Dataset excerpt:
*** Begin section ***

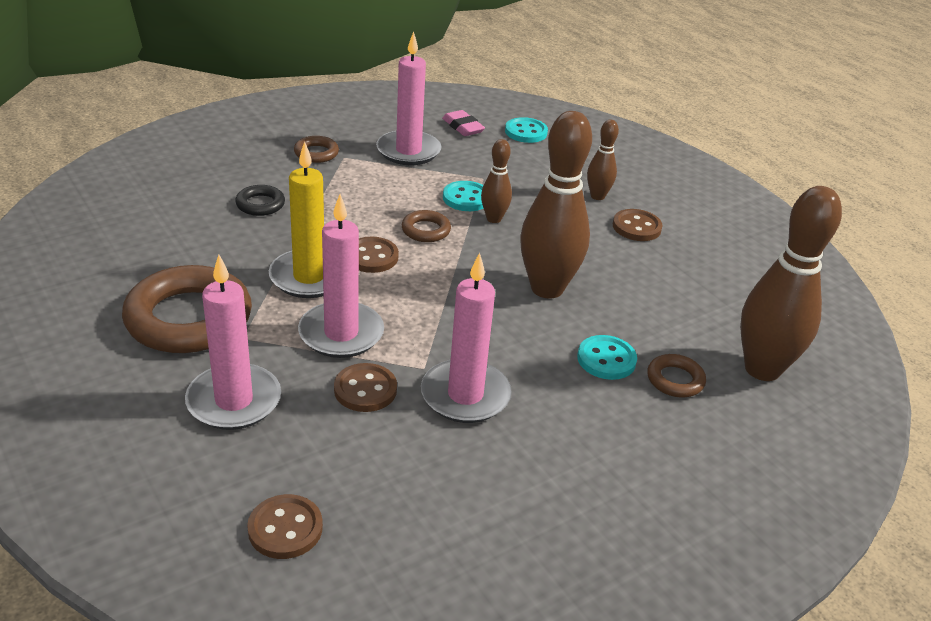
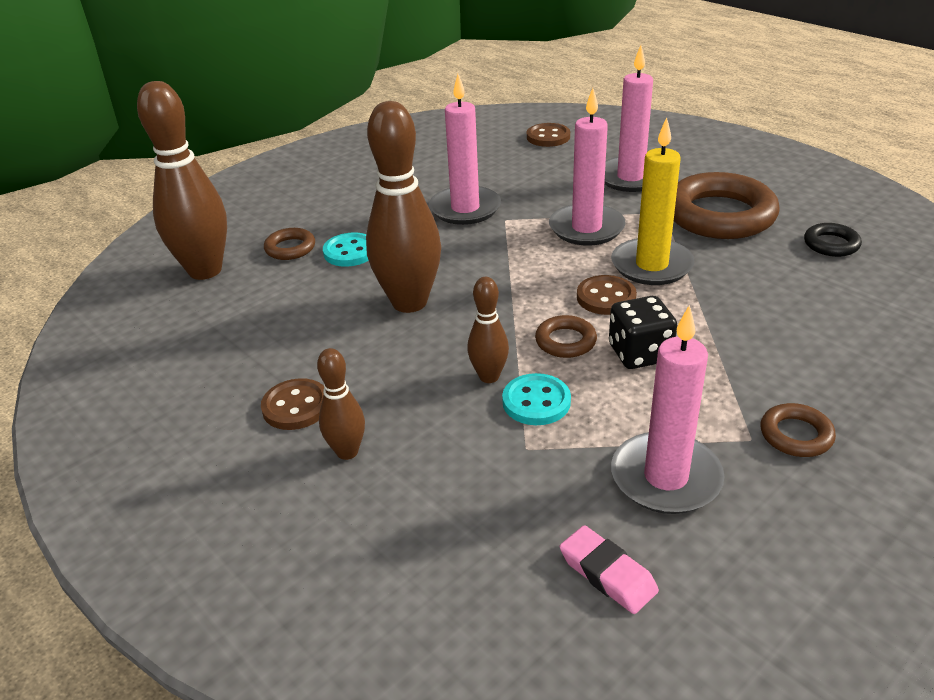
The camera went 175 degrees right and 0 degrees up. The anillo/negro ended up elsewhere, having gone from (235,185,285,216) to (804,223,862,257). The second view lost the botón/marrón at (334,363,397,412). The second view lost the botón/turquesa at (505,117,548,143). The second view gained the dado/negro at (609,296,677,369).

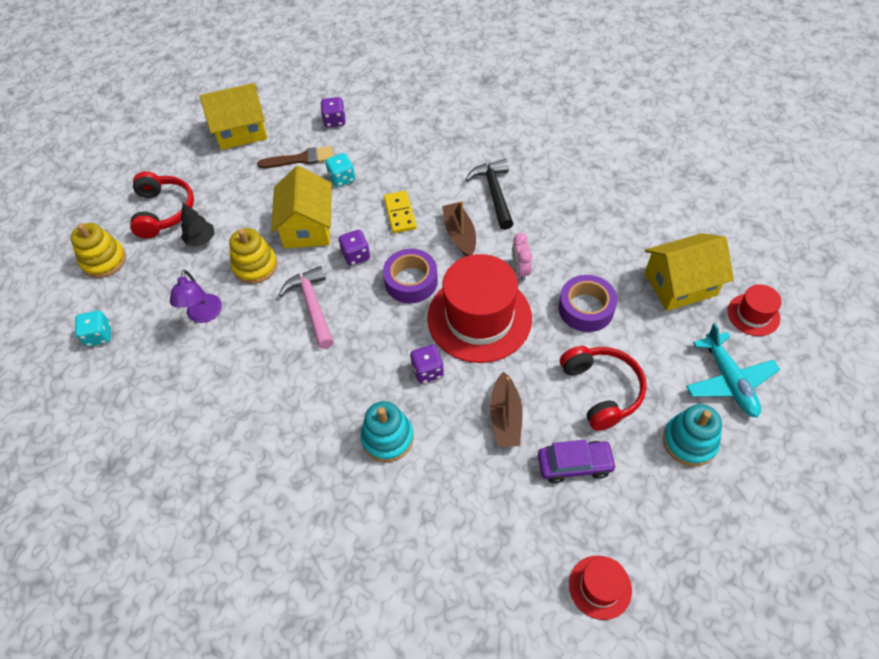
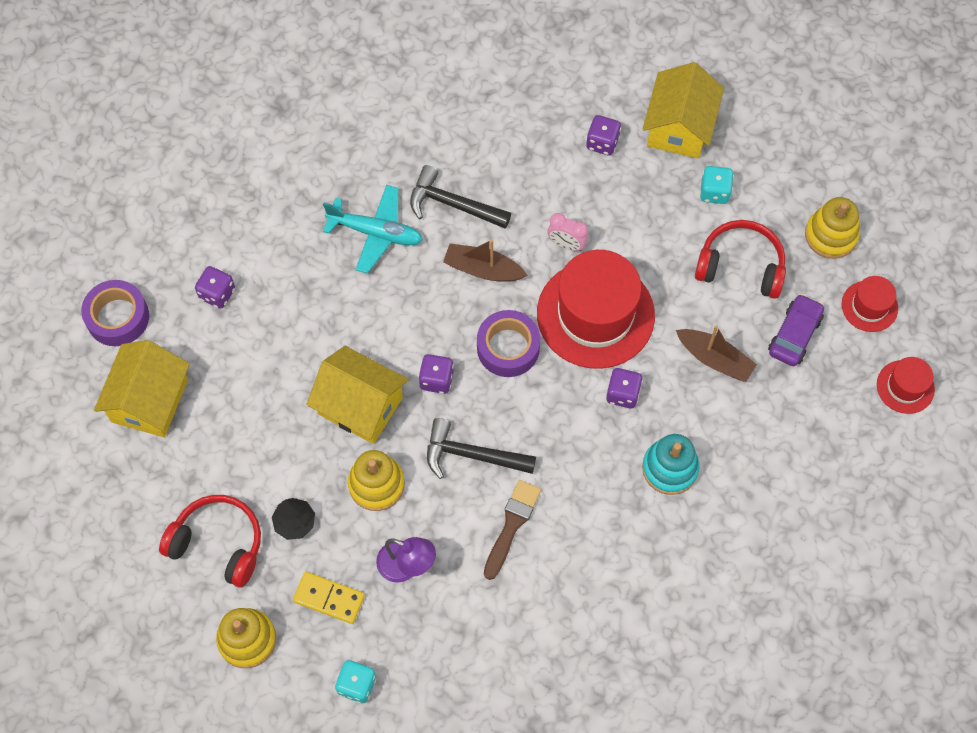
The camera went 60 degrees left and 10 degrees up. The pincel/marrón ended up elsewhere, having gone from (257,146,333,168) to (484,480,541,580). What was the martillo/rosa at (279,266,334,349) turned into the martillo/negro at (427,418,536,479). The dado/turquesa ended up elsewhere, having gone from (325,153,355,187) to (700,166,734,204). The ficha de dominó/amarillo ended up elsewhere, having gone from (384,191,417,233) to (293,572,365,624). The cinta adhesiva/morado ended up elsewhere, having gone from (558,275,617,332) to (81,280,149,346). What was the juguete apilable/turquesa at (663,404,722,466) turned into the juguete apilable/amarillo at (805,197,860,259). The avión/turquesa ended up elsewhere, having gone from (686,323,780,418) to (323,185,423,274). The sombrero/rojo ended up elsewhere, having gone from (728,284,782,336) to (842,276,898,332). The second view gained the dado/morado at (586,115,621,155).

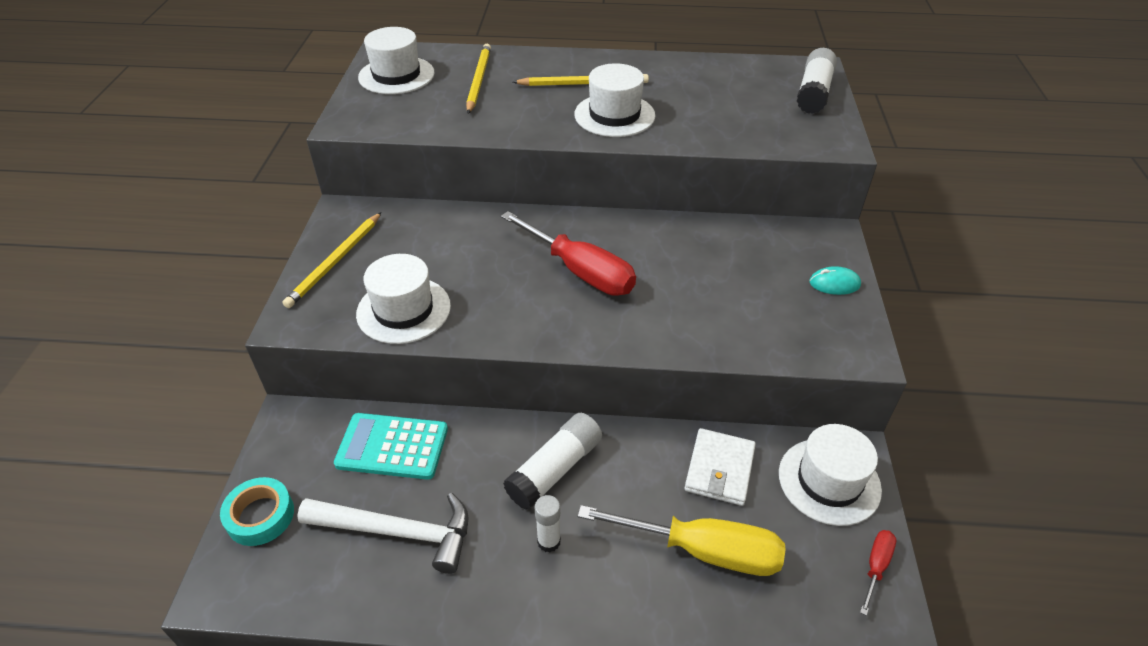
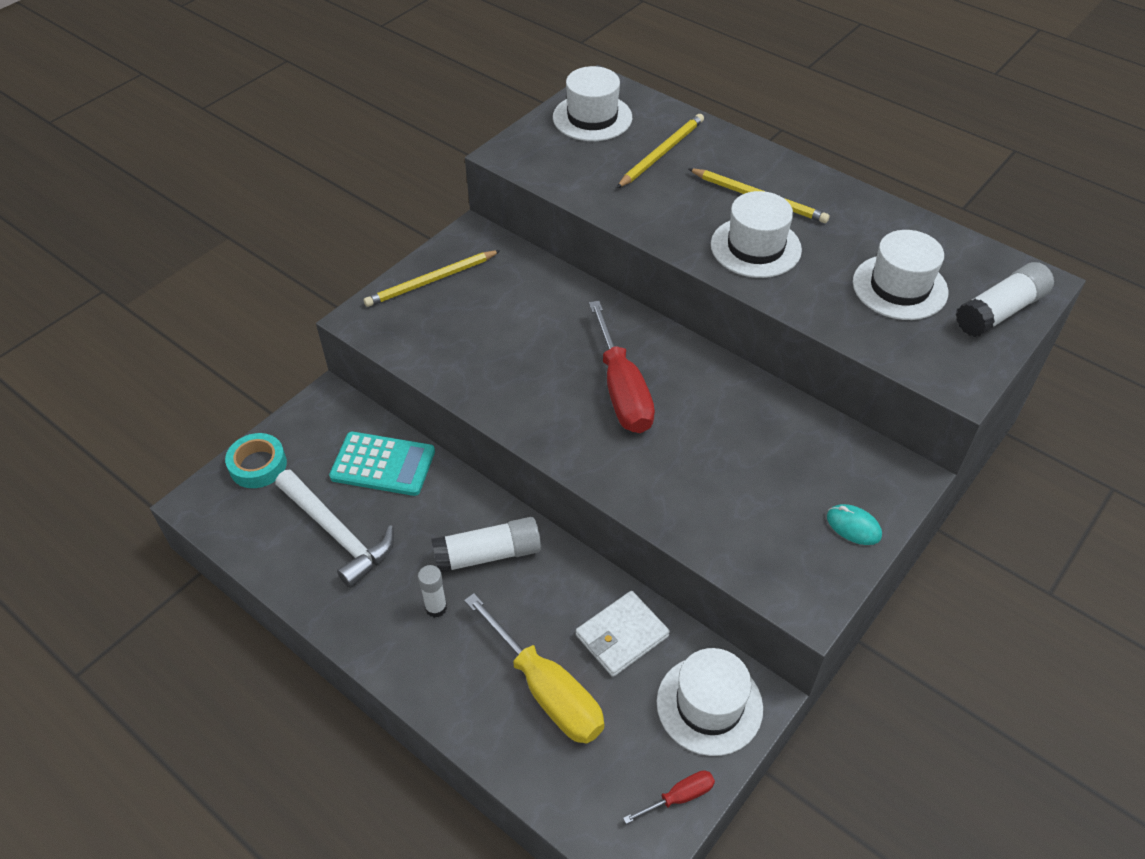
The camera went 35 degrees right and 5 degrees up. The calculadora/turquesa at (334,413,448,480) ended up facing another way, 150 degrees clockwise from before. The sombrero/blanco ended up elsewhere, having gone from (356,254,451,344) to (853,230,948,320).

*** End section ***

Repeat every line of the data above exactly, but drop the pictures.

Result of this exercise:
The camera went 175 degrees right and 0 degrees up. The anillo/negro ended up elsewhere, having gone from (235,185,285,216) to (804,223,862,257). The second view lost the botón/marrón at (334,363,397,412). The second view lost the botón/turquesa at (505,117,548,143). The second view gained the dado/negro at (609,296,677,369).

The camera went 60 degrees left and 10 degrees up. The pincel/marrón ended up elsewhere, having gone from (257,146,333,168) to (484,480,541,580). What was the martillo/rosa at (279,266,334,349) turned into the martillo/negro at (427,418,536,479). The dado/turquesa ended up elsewhere, having gone from (325,153,355,187) to (700,166,734,204). The ficha de dominó/amarillo ended up elsewhere, having gone from (384,191,417,233) to (293,572,365,624). The cinta adhesiva/morado ended up elsewhere, having gone from (558,275,617,332) to (81,280,149,346). What was the juguete apilable/turquesa at (663,404,722,466) turned into the juguete apilable/amarillo at (805,197,860,259). The avión/turquesa ended up elsewhere, having gone from (686,323,780,418) to (323,185,423,274). The sombrero/rojo ended up elsewhere, having gone from (728,284,782,336) to (842,276,898,332). The second view gained the dado/morado at (586,115,621,155).

The camera went 35 degrees right and 5 degrees up. The calculadora/turquesa at (334,413,448,480) ended up facing another way, 150 degrees clockwise from before. The sombrero/blanco ended up elsewhere, having gone from (356,254,451,344) to (853,230,948,320).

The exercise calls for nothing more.